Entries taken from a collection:
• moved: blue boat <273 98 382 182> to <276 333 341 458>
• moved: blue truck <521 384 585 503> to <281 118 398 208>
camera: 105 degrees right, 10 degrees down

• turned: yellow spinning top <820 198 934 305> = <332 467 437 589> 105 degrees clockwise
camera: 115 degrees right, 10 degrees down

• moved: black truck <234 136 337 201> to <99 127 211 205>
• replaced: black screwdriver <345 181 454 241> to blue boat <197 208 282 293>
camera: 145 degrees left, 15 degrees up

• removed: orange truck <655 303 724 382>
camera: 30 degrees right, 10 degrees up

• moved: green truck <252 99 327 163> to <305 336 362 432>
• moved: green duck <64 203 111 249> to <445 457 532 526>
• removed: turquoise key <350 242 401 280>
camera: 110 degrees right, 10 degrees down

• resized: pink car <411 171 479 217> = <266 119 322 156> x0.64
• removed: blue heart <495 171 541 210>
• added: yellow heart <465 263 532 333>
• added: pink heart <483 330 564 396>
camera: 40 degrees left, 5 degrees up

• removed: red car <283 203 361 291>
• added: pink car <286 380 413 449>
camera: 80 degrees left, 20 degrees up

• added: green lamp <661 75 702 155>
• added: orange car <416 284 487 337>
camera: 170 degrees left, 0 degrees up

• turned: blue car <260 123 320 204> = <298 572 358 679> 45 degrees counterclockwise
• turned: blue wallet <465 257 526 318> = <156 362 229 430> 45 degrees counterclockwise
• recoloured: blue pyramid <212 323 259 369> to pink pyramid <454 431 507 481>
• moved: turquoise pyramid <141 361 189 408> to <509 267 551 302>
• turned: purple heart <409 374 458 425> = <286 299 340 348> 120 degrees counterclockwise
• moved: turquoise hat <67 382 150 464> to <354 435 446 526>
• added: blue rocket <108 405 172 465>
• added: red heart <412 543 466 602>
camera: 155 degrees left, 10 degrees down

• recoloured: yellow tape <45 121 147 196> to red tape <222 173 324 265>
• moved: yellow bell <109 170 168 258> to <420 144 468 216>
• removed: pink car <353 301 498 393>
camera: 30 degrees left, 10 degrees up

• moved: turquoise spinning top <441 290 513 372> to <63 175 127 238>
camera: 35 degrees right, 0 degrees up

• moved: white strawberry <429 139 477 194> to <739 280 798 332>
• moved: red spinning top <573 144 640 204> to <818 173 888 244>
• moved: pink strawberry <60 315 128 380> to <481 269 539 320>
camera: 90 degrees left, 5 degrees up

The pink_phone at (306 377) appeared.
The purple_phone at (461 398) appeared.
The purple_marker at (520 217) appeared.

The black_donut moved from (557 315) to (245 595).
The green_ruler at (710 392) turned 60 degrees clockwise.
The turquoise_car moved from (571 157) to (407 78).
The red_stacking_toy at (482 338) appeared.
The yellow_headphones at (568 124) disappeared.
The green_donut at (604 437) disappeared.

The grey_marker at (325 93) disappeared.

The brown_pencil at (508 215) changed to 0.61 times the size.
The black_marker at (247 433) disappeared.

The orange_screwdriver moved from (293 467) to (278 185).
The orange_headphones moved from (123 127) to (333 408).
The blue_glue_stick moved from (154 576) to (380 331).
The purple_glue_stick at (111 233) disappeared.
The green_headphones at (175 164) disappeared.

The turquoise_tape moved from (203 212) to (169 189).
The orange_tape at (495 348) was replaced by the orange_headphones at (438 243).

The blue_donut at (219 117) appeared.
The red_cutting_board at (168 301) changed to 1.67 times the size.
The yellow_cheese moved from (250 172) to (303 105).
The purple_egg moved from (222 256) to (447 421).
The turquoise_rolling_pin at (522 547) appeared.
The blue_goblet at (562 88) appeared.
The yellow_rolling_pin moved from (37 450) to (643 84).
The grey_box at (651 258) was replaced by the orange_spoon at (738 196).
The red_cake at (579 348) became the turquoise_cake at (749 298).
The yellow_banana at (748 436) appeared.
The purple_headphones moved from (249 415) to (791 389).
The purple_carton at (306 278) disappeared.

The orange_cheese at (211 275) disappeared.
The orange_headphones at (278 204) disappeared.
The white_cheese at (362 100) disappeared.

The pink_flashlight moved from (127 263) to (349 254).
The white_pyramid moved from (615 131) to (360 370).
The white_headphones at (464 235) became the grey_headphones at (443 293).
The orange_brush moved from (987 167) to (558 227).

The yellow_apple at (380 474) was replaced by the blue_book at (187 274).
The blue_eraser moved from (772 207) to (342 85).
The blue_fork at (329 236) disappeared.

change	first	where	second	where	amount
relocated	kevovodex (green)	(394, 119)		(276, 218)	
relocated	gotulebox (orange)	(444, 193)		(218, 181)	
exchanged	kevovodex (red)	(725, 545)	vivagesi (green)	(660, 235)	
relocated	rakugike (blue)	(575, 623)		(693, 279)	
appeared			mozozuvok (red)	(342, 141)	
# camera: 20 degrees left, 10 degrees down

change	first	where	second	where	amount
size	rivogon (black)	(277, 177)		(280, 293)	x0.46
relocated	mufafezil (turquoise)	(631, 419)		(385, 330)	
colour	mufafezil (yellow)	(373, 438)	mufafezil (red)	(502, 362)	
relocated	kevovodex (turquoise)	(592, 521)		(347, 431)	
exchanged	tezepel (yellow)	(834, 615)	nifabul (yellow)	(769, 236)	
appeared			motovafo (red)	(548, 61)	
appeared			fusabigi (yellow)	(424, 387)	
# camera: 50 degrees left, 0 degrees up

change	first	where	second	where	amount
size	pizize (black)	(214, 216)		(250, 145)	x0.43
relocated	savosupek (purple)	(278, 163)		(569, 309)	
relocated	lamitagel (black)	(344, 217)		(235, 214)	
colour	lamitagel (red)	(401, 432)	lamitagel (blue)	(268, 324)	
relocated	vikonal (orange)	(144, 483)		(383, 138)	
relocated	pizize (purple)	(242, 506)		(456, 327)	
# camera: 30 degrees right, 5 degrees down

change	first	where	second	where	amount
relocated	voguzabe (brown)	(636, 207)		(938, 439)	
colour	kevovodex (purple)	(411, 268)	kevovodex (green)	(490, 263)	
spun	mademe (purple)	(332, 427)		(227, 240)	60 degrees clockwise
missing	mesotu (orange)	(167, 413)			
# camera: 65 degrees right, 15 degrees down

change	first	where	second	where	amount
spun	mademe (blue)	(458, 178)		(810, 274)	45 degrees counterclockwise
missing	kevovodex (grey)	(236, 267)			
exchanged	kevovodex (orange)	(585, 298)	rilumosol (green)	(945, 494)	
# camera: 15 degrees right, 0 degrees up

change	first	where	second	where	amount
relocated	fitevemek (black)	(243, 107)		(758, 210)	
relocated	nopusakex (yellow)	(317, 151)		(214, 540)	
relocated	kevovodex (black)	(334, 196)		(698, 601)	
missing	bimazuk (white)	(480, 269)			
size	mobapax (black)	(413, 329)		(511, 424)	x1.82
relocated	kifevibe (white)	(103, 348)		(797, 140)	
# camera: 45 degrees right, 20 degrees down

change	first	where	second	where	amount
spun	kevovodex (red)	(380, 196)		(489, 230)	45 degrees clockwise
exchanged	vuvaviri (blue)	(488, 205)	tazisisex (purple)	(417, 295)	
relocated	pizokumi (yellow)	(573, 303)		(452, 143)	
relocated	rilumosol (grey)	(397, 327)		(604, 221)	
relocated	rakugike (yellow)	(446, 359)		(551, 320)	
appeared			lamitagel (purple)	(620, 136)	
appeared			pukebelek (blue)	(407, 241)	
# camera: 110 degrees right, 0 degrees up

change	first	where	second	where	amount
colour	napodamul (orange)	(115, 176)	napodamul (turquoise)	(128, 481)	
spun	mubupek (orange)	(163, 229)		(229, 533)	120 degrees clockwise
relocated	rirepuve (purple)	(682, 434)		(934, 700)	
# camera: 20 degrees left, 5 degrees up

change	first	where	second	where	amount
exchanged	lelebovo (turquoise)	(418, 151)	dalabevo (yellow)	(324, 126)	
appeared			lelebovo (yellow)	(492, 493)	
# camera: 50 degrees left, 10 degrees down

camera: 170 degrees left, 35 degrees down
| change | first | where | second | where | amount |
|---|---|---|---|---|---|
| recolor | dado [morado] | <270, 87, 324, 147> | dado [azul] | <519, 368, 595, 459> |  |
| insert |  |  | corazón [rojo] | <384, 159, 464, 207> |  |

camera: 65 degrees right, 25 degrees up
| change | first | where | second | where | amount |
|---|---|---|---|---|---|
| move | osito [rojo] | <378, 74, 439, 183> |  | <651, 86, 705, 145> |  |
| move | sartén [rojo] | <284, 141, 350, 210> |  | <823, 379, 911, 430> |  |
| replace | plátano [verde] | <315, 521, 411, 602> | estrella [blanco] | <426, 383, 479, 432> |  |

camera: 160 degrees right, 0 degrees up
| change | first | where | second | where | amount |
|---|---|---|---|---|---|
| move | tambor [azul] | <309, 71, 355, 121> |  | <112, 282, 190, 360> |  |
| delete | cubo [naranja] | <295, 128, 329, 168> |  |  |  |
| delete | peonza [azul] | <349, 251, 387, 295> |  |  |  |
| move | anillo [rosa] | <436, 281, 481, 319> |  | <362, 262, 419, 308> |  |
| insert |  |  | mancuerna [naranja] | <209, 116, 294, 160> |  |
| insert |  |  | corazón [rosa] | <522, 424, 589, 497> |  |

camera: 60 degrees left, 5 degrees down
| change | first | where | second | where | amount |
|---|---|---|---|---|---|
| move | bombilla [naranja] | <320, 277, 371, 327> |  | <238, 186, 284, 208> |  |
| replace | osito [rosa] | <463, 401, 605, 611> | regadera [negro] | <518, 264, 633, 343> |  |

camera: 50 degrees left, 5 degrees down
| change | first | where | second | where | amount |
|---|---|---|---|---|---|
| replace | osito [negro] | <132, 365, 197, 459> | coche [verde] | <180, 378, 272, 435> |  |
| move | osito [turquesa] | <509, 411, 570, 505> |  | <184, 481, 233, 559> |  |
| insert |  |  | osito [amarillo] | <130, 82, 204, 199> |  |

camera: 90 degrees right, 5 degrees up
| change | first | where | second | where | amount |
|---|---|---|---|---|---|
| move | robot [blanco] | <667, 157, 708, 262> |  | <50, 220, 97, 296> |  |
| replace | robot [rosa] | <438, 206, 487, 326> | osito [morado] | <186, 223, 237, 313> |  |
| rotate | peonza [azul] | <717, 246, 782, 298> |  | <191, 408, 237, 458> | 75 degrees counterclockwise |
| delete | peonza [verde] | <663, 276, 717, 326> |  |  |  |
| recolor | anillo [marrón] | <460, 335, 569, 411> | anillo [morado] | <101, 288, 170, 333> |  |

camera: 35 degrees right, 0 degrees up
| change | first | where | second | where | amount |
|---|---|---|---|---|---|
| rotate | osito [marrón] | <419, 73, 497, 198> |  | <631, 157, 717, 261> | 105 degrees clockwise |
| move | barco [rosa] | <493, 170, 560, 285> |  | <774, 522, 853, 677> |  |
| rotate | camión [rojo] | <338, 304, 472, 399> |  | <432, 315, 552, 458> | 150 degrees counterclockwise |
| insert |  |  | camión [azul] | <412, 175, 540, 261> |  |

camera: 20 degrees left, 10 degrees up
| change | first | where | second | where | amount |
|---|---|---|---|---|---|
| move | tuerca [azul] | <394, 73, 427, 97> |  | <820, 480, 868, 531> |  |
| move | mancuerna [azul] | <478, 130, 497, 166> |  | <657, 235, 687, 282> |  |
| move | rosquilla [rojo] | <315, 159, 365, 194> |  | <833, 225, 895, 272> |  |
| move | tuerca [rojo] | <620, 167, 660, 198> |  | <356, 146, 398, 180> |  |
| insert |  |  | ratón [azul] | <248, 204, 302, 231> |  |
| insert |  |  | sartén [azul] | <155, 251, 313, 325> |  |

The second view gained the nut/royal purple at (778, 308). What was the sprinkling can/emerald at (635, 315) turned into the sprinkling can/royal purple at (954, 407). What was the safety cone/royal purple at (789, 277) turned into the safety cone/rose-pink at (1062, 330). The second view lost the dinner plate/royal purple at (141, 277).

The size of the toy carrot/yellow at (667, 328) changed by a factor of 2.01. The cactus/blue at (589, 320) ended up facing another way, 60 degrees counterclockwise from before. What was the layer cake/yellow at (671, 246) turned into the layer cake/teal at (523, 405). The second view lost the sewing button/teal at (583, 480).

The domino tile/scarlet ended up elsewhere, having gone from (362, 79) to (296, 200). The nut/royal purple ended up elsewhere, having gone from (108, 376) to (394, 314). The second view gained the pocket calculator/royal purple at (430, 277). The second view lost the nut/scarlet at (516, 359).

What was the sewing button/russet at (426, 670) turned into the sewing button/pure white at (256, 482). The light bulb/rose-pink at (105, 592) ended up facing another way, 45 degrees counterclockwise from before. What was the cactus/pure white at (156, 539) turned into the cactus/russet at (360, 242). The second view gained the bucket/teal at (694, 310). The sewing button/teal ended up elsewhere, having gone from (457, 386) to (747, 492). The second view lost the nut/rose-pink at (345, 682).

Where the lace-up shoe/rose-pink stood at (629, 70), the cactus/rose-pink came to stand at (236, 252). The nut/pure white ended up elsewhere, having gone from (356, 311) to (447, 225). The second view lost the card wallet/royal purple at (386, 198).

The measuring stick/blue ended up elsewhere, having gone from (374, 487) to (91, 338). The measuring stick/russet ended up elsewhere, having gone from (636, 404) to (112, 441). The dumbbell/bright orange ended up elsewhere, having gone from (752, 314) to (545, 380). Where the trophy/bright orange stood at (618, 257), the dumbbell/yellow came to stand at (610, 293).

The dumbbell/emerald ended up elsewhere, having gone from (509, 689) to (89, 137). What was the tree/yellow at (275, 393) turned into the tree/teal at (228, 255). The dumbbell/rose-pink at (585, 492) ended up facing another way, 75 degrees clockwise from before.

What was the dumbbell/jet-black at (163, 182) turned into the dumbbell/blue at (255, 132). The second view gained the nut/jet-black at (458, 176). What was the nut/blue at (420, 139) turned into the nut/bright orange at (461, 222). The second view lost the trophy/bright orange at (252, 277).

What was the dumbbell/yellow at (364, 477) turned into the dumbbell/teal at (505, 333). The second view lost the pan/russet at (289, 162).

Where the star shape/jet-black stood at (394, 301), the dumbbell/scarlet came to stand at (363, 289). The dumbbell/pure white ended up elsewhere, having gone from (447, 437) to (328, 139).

**What the task requires**
Print, exactly as written, the first line of the records above and each line after it until the line with "118 398 208>", which is printed too.

**Answer for this exercise**
• moved: blue boat <273 98 382 182> to <276 333 341 458>
• moved: blue truck <521 384 585 503> to <281 118 398 208>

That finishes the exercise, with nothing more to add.